[Stored entries]
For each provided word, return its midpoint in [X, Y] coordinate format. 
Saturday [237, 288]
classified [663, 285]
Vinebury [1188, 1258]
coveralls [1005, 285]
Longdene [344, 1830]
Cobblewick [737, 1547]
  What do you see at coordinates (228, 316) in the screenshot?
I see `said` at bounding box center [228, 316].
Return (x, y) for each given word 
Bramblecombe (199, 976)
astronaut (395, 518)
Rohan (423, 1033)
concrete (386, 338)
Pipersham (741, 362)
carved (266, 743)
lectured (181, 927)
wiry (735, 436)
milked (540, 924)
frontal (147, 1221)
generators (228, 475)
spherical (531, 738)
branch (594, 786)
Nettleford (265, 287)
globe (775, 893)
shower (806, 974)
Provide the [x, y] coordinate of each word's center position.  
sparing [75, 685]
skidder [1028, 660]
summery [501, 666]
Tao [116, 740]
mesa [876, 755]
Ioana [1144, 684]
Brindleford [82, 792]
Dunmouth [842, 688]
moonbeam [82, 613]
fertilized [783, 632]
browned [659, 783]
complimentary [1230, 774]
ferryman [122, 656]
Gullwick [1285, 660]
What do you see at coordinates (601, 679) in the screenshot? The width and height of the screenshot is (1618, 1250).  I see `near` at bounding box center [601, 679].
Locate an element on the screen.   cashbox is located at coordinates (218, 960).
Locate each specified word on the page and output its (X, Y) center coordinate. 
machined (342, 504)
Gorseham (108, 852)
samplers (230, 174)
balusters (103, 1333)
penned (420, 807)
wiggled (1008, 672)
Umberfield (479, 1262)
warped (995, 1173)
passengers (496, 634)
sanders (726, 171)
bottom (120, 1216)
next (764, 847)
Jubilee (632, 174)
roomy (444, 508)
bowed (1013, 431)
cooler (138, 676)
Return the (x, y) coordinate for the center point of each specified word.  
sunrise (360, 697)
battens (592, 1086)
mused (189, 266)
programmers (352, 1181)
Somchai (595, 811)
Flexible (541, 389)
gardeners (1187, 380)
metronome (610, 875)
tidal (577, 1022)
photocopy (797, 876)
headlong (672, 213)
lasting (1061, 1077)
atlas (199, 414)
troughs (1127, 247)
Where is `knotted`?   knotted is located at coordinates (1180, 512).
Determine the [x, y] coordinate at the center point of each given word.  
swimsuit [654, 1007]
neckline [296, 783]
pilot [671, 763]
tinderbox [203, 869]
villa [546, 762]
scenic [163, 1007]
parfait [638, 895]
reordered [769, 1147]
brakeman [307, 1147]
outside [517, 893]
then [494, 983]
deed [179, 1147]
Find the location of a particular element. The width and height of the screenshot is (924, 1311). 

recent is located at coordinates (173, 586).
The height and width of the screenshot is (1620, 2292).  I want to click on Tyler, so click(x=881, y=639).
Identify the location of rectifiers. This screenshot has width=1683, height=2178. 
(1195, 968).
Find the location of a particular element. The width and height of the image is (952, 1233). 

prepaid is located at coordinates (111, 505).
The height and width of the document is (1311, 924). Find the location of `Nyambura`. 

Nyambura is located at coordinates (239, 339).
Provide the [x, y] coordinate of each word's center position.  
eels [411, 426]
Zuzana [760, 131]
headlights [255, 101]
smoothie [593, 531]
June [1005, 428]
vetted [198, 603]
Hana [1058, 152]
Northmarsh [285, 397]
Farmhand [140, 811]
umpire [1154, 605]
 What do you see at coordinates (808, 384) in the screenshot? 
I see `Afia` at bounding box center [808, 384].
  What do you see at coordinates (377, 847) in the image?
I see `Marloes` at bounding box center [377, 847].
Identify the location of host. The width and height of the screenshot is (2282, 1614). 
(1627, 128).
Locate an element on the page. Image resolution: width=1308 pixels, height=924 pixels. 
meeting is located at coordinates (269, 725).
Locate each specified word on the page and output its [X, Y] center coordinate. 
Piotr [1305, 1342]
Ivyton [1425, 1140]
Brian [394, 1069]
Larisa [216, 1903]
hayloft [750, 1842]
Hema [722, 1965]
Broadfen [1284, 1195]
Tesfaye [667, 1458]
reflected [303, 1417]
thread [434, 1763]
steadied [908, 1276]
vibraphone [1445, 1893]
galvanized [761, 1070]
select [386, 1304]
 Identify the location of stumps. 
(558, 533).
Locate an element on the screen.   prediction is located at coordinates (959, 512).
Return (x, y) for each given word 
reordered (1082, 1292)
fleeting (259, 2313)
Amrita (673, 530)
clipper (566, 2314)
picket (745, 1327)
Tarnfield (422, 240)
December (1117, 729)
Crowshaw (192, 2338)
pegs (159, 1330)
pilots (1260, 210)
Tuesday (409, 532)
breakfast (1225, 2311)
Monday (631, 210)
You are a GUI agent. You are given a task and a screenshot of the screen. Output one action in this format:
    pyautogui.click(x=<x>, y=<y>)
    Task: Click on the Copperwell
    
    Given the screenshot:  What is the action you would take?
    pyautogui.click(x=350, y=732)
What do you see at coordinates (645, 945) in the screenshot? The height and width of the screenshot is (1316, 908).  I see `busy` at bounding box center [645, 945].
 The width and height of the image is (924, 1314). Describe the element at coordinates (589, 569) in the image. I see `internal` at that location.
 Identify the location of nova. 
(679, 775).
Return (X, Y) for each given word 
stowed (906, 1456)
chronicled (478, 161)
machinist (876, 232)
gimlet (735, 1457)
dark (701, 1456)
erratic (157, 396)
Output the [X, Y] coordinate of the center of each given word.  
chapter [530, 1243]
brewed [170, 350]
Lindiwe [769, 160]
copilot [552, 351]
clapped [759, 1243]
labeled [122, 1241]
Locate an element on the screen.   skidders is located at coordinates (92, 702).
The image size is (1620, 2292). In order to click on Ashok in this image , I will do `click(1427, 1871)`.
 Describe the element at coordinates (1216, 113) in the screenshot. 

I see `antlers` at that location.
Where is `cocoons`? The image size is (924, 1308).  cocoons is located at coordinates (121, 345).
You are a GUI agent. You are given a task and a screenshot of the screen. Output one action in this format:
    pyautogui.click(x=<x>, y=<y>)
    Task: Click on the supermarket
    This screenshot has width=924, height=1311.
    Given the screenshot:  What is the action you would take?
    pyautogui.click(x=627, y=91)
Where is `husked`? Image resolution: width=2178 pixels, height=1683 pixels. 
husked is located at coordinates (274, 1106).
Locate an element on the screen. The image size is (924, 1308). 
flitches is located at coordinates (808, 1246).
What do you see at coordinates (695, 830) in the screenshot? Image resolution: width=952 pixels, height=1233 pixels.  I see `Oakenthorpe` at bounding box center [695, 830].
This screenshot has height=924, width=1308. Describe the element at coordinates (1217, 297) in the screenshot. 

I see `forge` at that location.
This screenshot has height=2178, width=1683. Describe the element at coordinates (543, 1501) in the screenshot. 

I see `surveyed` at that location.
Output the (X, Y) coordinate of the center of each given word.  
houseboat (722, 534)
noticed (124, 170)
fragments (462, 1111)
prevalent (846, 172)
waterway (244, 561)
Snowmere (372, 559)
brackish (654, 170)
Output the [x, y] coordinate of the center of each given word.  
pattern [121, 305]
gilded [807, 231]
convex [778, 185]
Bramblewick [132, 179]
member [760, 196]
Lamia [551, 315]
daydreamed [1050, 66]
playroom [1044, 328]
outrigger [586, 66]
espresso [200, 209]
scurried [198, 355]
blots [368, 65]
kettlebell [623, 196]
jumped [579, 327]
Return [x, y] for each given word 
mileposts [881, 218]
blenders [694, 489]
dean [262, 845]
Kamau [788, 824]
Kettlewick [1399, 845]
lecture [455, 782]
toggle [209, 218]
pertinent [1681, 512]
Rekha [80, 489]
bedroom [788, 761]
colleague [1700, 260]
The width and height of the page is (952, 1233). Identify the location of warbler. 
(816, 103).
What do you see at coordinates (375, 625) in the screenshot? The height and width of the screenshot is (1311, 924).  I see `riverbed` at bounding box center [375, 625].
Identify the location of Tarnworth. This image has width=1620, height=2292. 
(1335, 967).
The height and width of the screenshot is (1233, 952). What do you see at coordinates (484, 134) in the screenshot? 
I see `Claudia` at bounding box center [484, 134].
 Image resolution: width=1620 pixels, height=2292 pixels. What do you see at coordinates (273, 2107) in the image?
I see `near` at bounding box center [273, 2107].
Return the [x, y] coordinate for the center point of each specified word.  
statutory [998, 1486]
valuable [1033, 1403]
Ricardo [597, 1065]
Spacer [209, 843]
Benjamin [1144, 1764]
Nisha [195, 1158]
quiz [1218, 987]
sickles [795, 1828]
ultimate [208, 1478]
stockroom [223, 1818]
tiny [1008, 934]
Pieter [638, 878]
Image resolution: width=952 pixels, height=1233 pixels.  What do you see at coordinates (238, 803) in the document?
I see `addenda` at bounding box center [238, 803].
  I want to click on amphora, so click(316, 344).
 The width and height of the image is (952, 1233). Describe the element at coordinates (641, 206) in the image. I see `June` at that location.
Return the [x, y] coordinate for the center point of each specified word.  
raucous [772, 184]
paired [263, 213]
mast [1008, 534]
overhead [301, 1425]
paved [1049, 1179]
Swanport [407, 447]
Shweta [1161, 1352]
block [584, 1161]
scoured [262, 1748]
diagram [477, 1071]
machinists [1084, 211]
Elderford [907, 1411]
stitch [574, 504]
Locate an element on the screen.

_Your objective_
Copy out the part of the data that begins with the line containing "Ioana [1144, 684]" and ends with the line containing "passengers (496, 634)", keeping both of those lines and every line between them unchanged.

_Finished answer_
Ioana [1144, 684]
Brindleford [82, 792]
Dunmouth [842, 688]
moonbeam [82, 613]
fertilized [783, 632]
browned [659, 783]
complimentary [1230, 774]
ferryman [122, 656]
Gullwick [1285, 660]
What do you see at coordinates (601, 679) in the screenshot? The width and height of the screenshot is (1618, 1250).  I see `near` at bounding box center [601, 679].
Locate an element on the screen.   cashbox is located at coordinates (218, 960).
Locate each specified word on the page and output its (X, Y) center coordinate. 
machined (342, 504)
Gorseham (108, 852)
samplers (230, 174)
balusters (103, 1333)
penned (420, 807)
wiggled (1008, 672)
Umberfield (479, 1262)
warped (995, 1173)
passengers (496, 634)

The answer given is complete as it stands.